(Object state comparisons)
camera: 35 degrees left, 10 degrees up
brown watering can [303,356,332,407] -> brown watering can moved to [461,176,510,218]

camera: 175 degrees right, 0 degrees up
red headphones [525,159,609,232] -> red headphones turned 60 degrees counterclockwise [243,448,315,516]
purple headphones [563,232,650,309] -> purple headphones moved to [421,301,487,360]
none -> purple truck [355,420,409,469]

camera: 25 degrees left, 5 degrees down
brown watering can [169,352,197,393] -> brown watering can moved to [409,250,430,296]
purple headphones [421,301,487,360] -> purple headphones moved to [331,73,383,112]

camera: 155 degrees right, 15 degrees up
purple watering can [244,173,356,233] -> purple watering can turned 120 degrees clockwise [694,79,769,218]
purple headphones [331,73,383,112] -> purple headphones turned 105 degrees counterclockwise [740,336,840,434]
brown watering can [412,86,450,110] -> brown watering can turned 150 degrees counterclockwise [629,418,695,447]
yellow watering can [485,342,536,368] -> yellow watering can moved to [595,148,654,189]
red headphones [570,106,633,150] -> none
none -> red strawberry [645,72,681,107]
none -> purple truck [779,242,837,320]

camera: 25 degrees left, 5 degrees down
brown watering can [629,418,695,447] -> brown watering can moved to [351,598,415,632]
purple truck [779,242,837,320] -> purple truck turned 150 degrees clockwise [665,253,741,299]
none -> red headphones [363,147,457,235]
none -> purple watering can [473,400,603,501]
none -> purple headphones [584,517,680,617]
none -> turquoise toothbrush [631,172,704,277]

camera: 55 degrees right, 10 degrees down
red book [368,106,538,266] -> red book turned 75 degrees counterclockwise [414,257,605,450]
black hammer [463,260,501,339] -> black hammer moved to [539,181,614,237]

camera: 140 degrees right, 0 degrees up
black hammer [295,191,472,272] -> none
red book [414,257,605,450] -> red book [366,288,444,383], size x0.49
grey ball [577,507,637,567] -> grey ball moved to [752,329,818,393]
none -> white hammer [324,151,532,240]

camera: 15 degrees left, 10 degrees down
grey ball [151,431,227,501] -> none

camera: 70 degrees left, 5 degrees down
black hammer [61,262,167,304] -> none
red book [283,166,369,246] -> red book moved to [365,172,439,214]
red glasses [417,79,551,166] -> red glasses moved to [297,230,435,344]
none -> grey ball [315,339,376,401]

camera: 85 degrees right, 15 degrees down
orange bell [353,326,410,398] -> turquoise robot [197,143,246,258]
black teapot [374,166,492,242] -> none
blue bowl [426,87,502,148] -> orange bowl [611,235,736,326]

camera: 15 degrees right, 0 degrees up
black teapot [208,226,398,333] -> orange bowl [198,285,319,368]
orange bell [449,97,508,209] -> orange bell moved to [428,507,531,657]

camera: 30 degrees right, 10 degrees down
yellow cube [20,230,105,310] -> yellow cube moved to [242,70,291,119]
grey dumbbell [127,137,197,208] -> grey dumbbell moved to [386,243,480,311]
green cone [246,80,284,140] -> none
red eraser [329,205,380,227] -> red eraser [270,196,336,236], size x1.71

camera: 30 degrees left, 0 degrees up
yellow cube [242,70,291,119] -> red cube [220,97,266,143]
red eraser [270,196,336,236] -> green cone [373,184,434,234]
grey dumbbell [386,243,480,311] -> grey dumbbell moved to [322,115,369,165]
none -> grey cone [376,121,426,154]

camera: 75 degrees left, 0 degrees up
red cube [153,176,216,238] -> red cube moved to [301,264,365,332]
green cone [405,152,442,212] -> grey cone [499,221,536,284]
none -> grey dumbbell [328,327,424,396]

## Problem to solve
Return, word for word, the lines of the data above from the line with "black hammer [463,260,501,339]" through the line with "grey ball [577,507,637,567]", inclusive.

## Reply
black hammer [463,260,501,339] -> black hammer moved to [539,181,614,237]

camera: 140 degrees right, 0 degrees up
black hammer [295,191,472,272] -> none
red book [414,257,605,450] -> red book [366,288,444,383], size x0.49
grey ball [577,507,637,567] -> grey ball moved to [752,329,818,393]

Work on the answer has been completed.